» **Task statement**
Below are the records. State how many of their lines contain "RADIO", with nothing else.

[Collection entries]
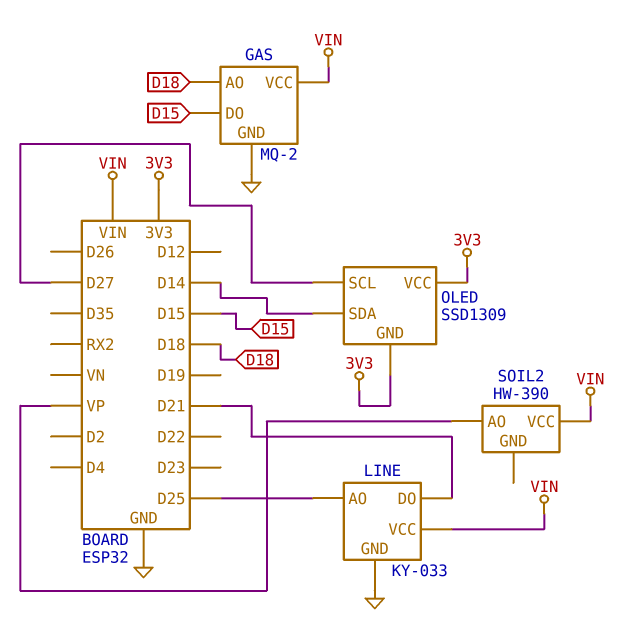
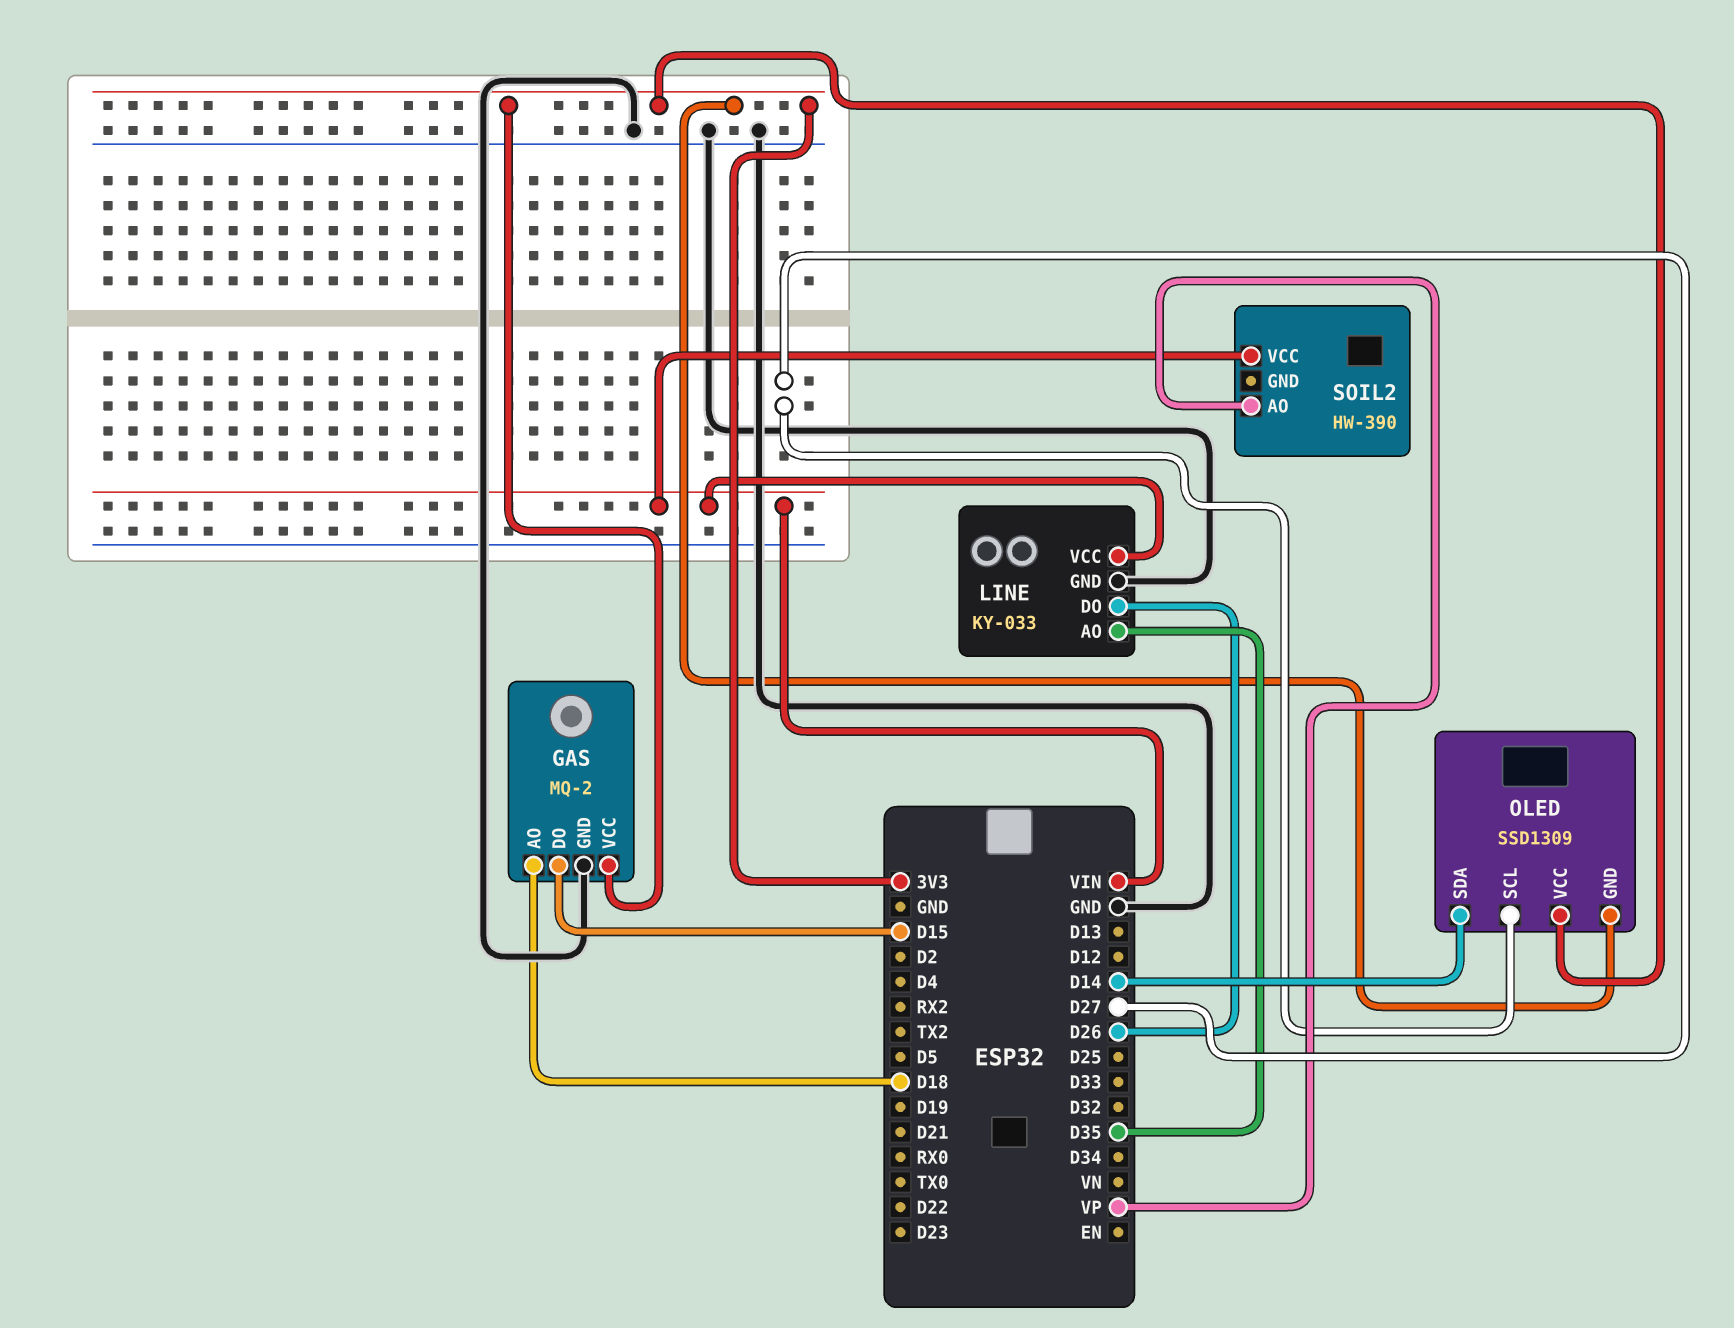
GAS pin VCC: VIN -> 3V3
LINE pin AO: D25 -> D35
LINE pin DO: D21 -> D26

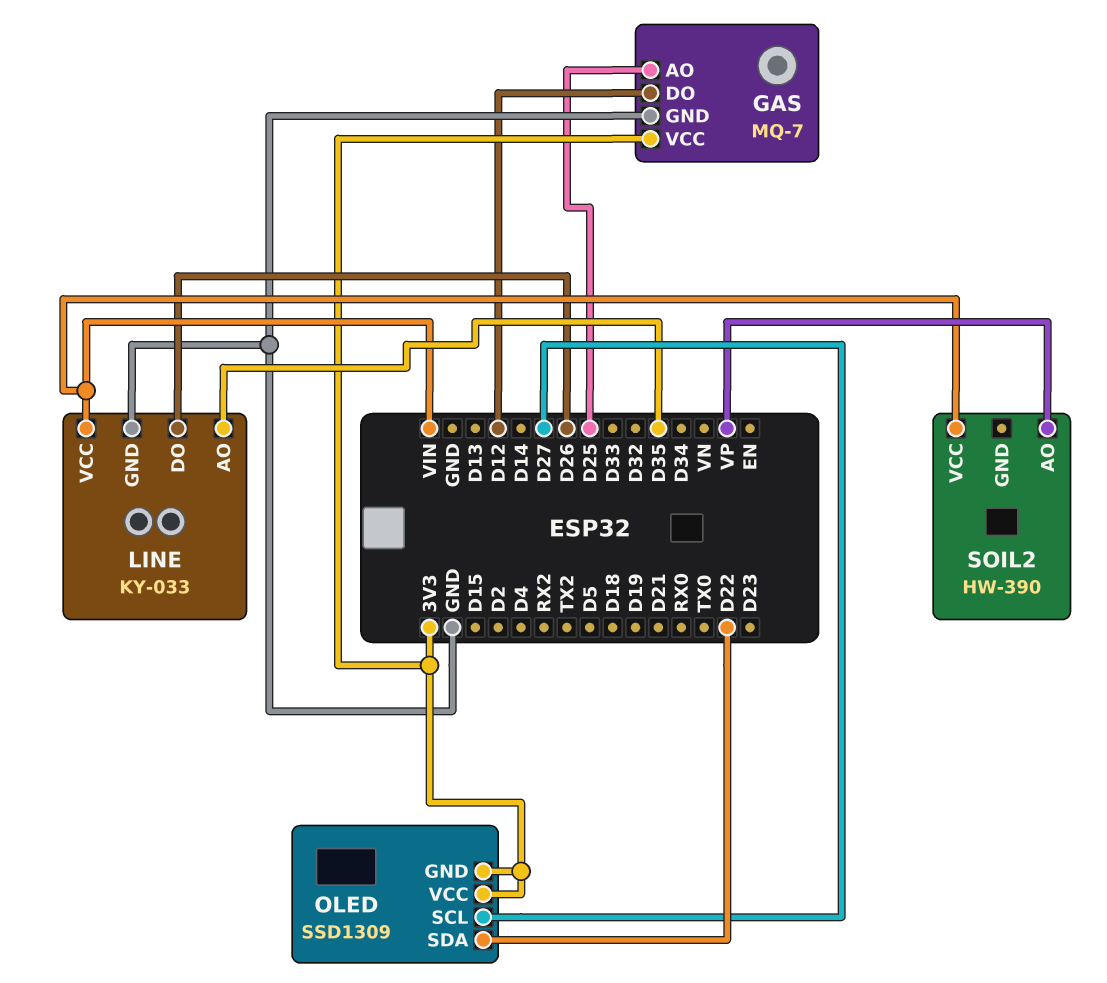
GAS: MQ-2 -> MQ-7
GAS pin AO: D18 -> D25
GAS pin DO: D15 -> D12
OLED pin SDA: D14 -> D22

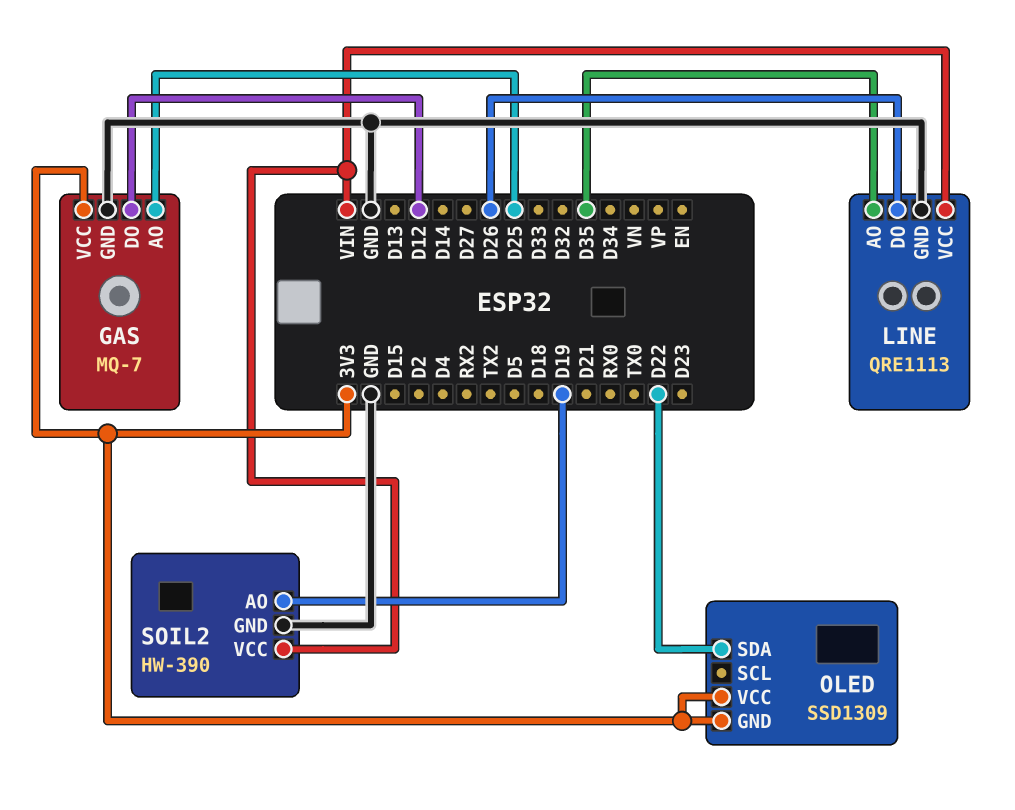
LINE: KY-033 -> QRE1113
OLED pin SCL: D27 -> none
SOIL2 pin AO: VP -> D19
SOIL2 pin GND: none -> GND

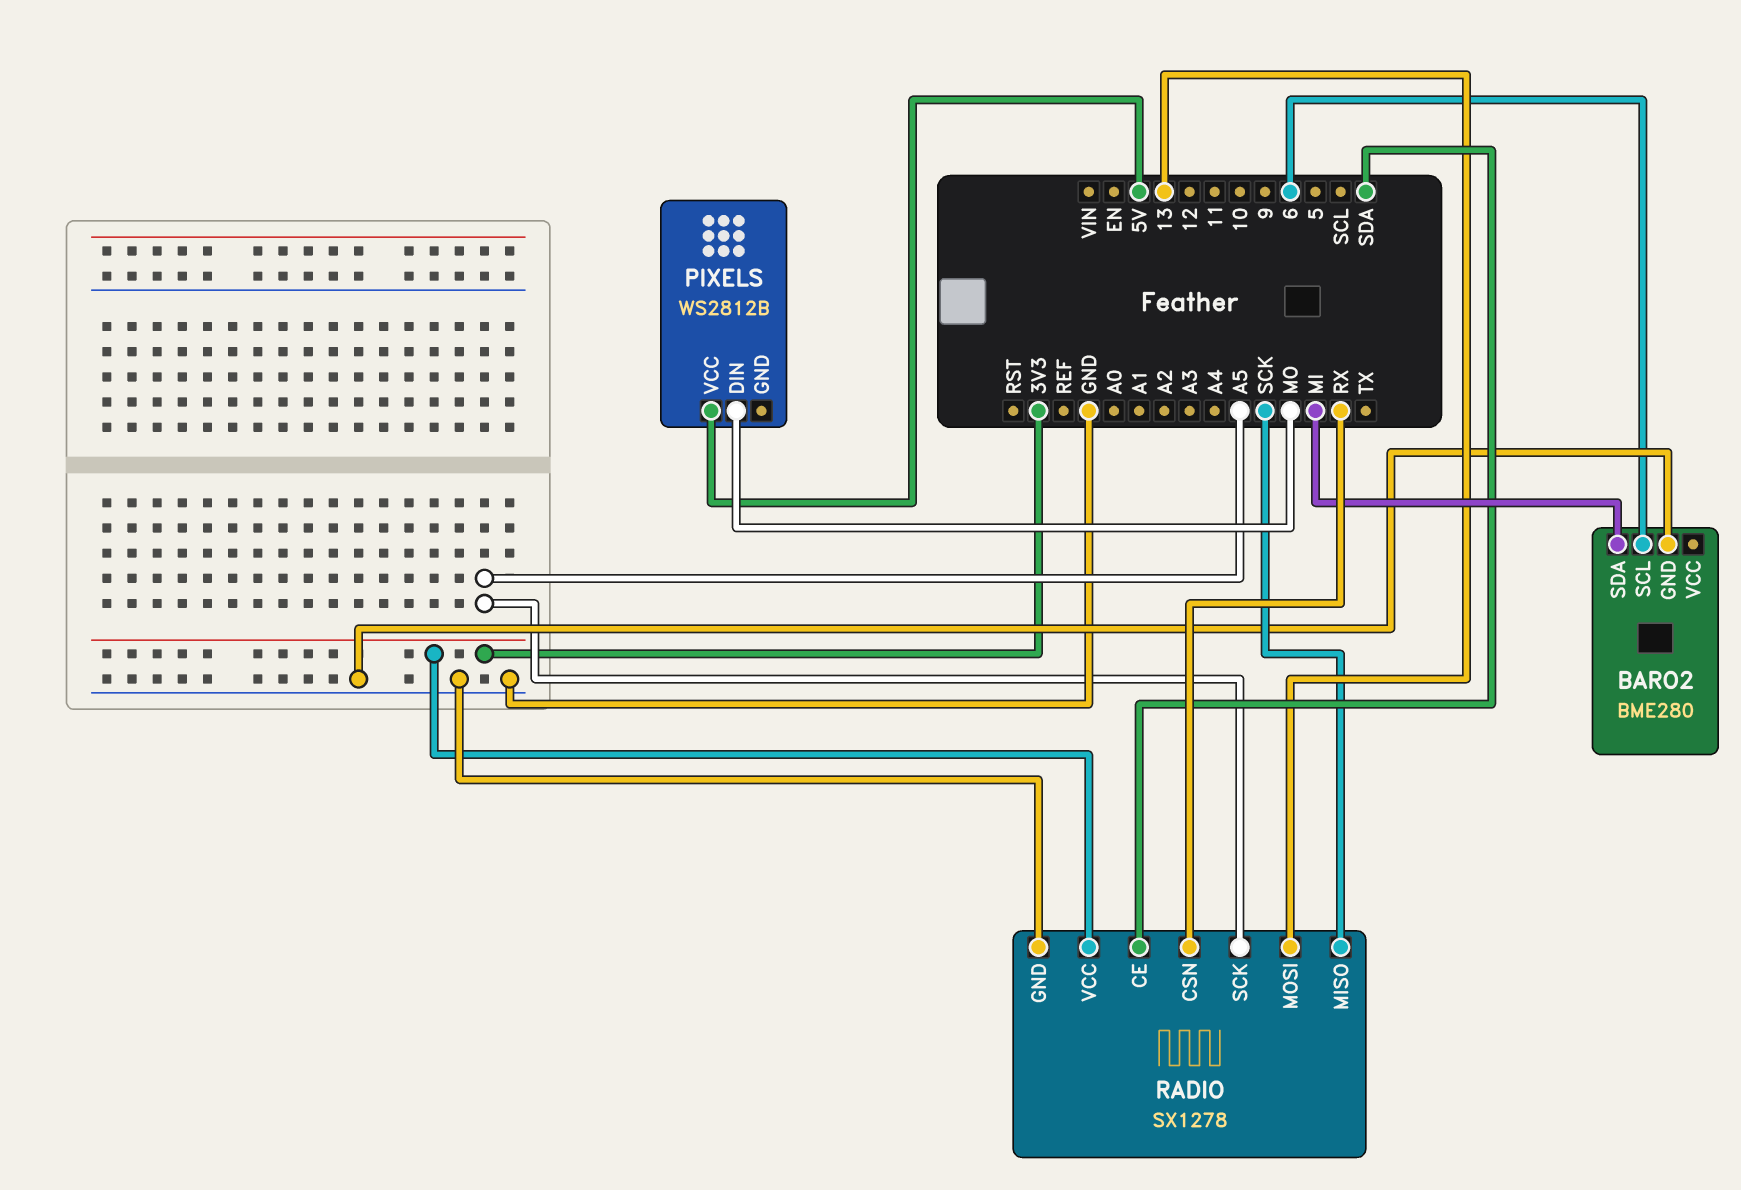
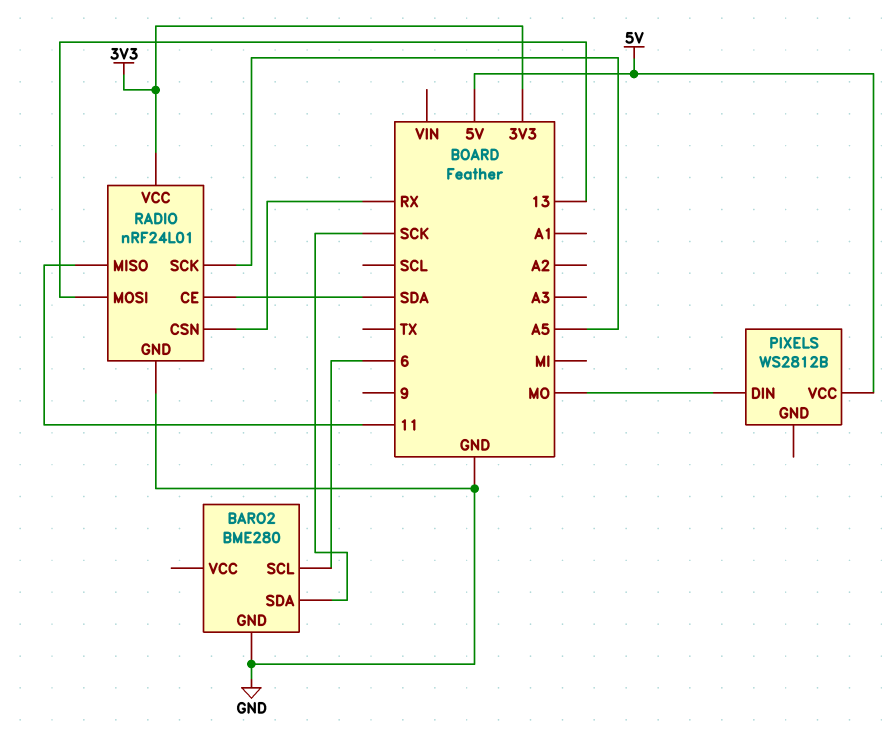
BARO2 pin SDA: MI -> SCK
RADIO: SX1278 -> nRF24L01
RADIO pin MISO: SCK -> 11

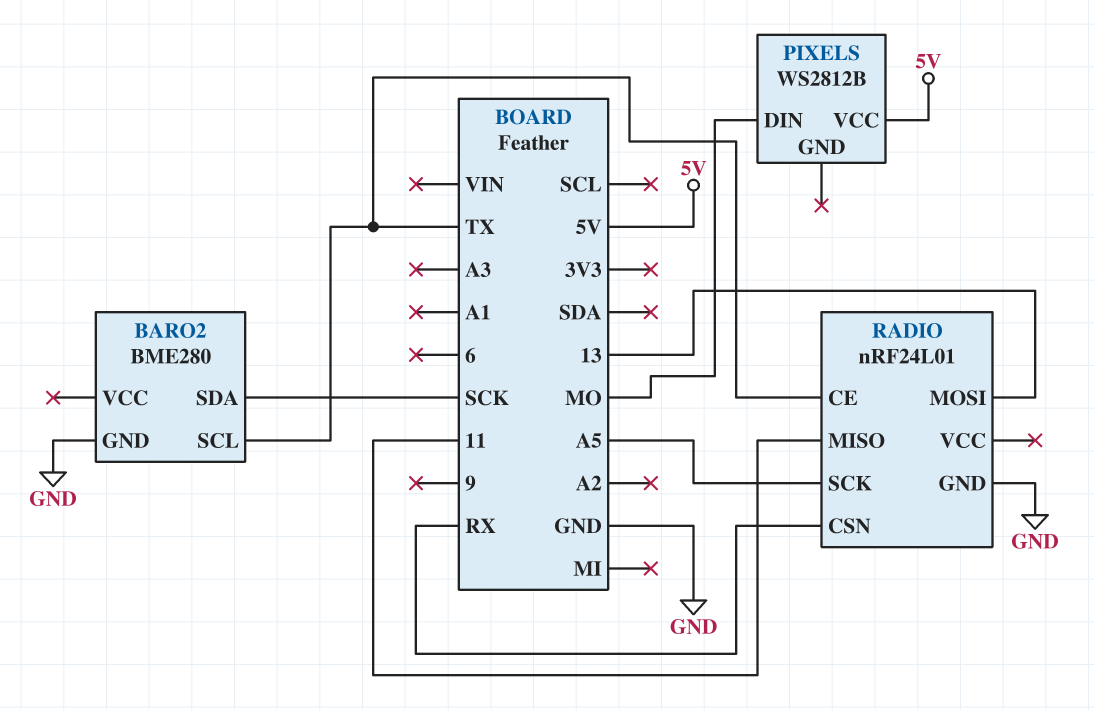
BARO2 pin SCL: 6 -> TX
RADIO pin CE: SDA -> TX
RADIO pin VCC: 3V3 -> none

» **Task solution**
4